**Extracted data entries**:
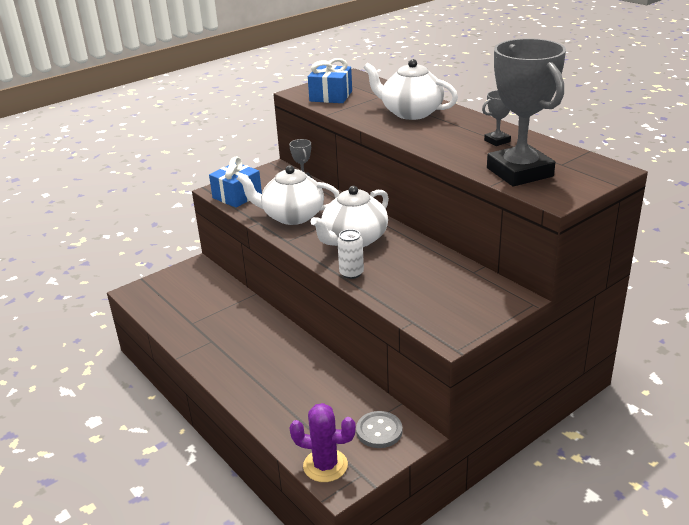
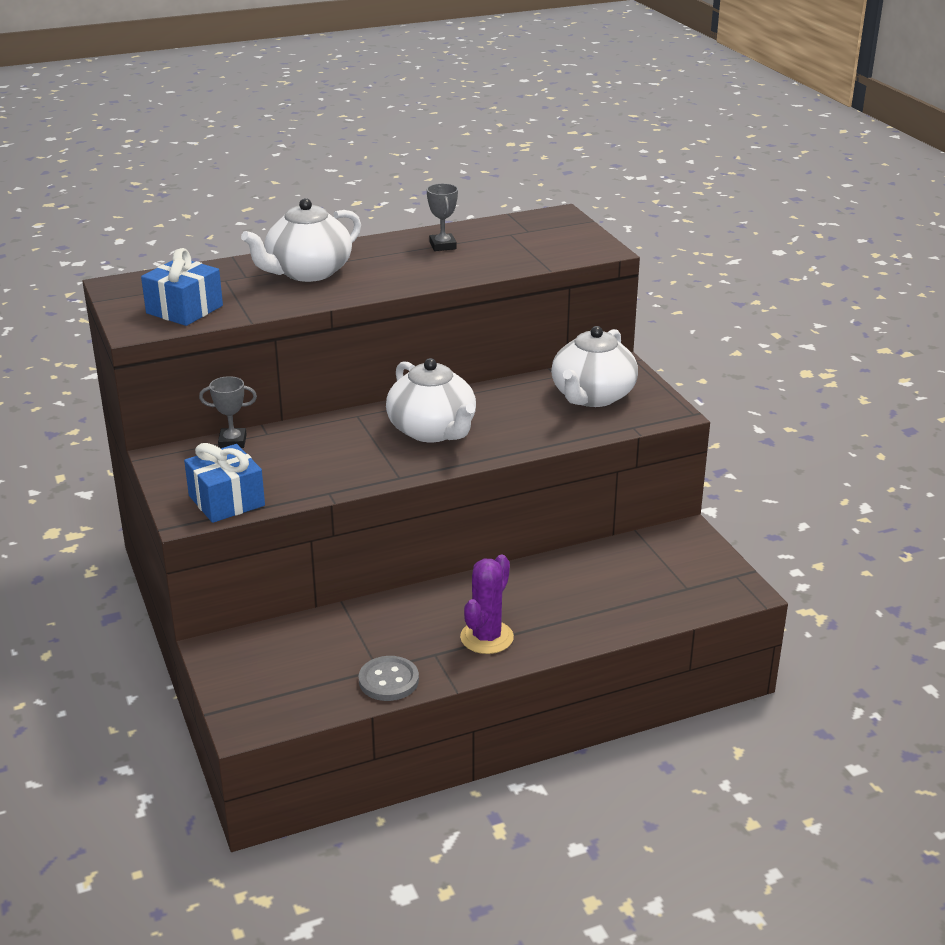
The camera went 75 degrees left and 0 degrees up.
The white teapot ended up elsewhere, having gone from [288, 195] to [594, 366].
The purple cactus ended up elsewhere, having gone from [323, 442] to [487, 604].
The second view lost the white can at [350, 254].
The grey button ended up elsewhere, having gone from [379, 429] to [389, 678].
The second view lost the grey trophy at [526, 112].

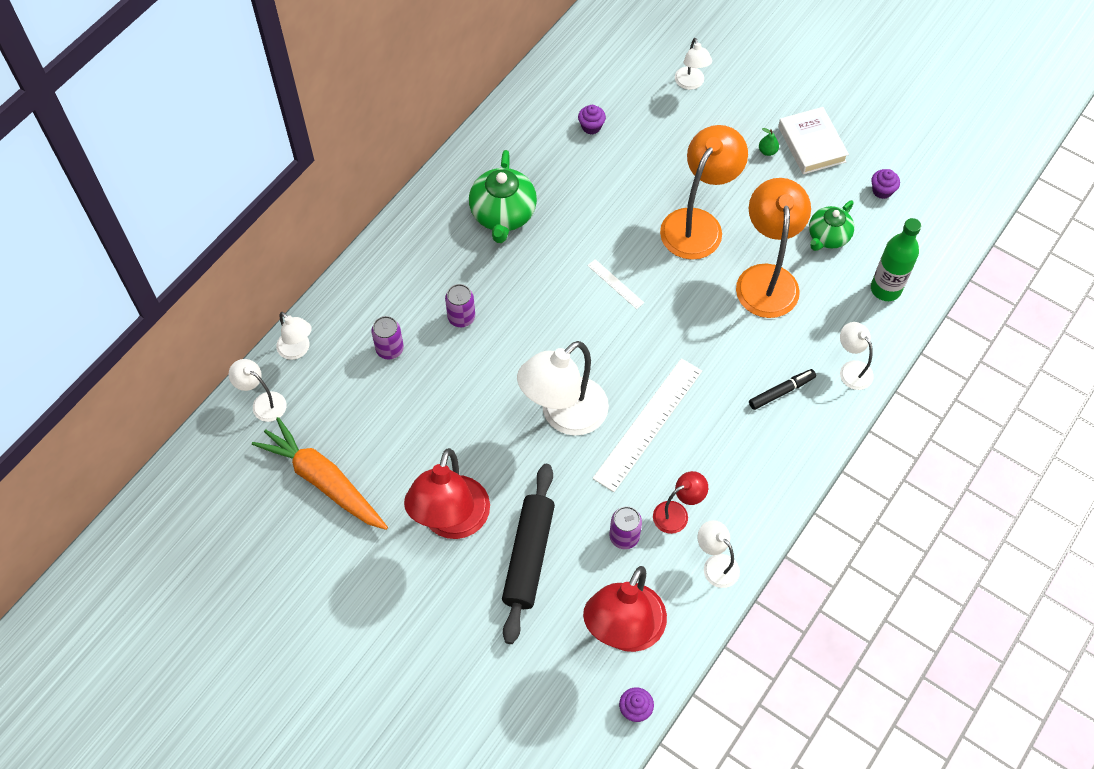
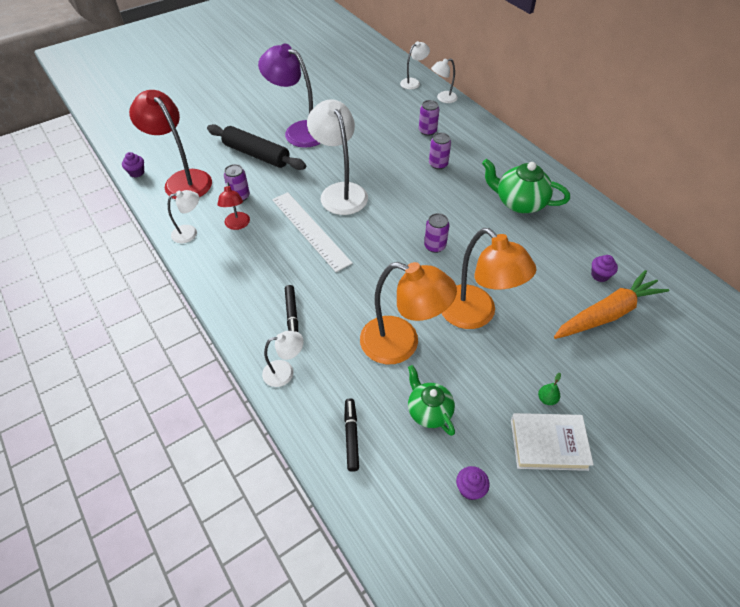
The camera went 110 degrees right and 10 degrees down.
The orange carrot ended up elsewhere, having gone from [320, 473] to [611, 304].
What was the red lamp at [447, 493] turned into the purple lamp at [289, 96].
Where the white ruler stood at [615, 284], the purple can came to stand at [437, 233].
The second view lost the white lamp at [693, 64].
Where the green bottle stood at [896, 259], the black marker came to stand at [351, 435].

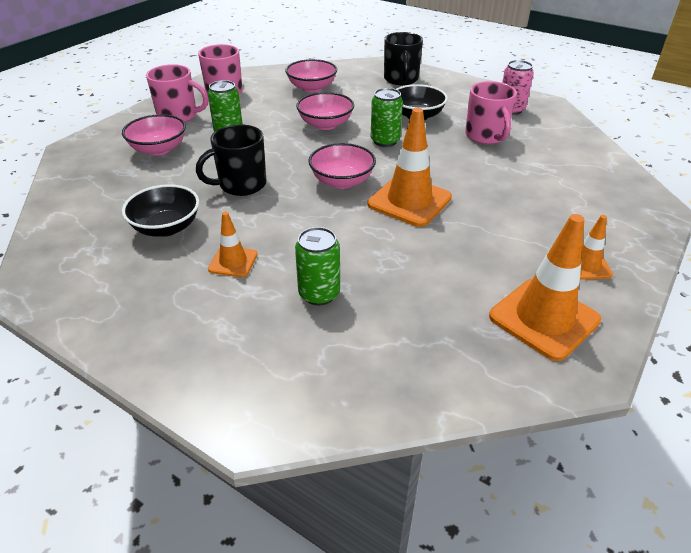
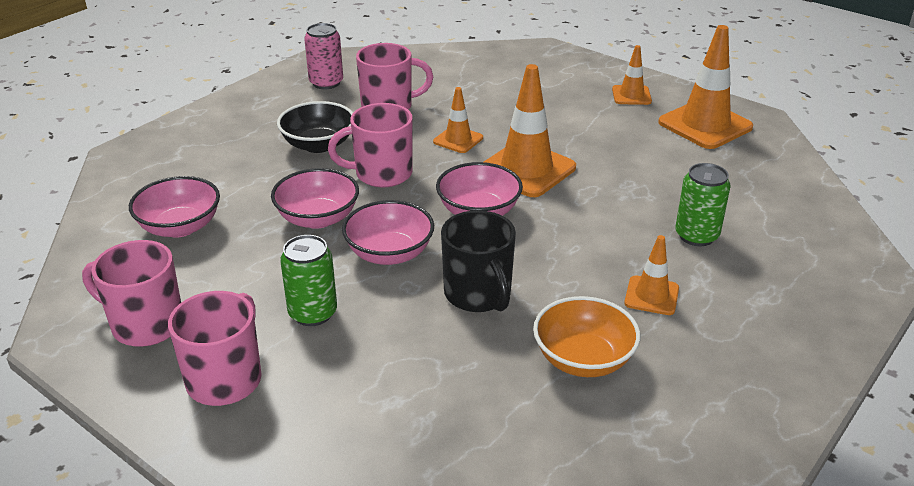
The camera went 85 degrees left and 5 degrees down.
The pink bowl ended up elsewhere, having gone from [154, 135] to [388, 232].
What was the black bowl at [160, 210] turned into the orange bowl at [586, 336].
Where the green can stood at [387, 117], the pink mug came to stand at [370, 145].
The second view lost the black mug at [403, 58].
The second view gained the orange traffic cone at [458, 120].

**WHAT YOU NEED TO DO**: Without the pictures, transcribe the lines from the one containing "What was the red" through the end of the data, exactly and only those.

**SOLUTION TO THE EXERCISE**:
What was the red lamp at [447, 493] turned into the purple lamp at [289, 96].
Where the white ruler stood at [615, 284], the purple can came to stand at [437, 233].
The second view lost the white lamp at [693, 64].
Where the green bottle stood at [896, 259], the black marker came to stand at [351, 435].

The camera went 85 degrees left and 5 degrees down.
The pink bowl ended up elsewhere, having gone from [154, 135] to [388, 232].
What was the black bowl at [160, 210] turned into the orange bowl at [586, 336].
Where the green can stood at [387, 117], the pink mug came to stand at [370, 145].
The second view lost the black mug at [403, 58].
The second view gained the orange traffic cone at [458, 120].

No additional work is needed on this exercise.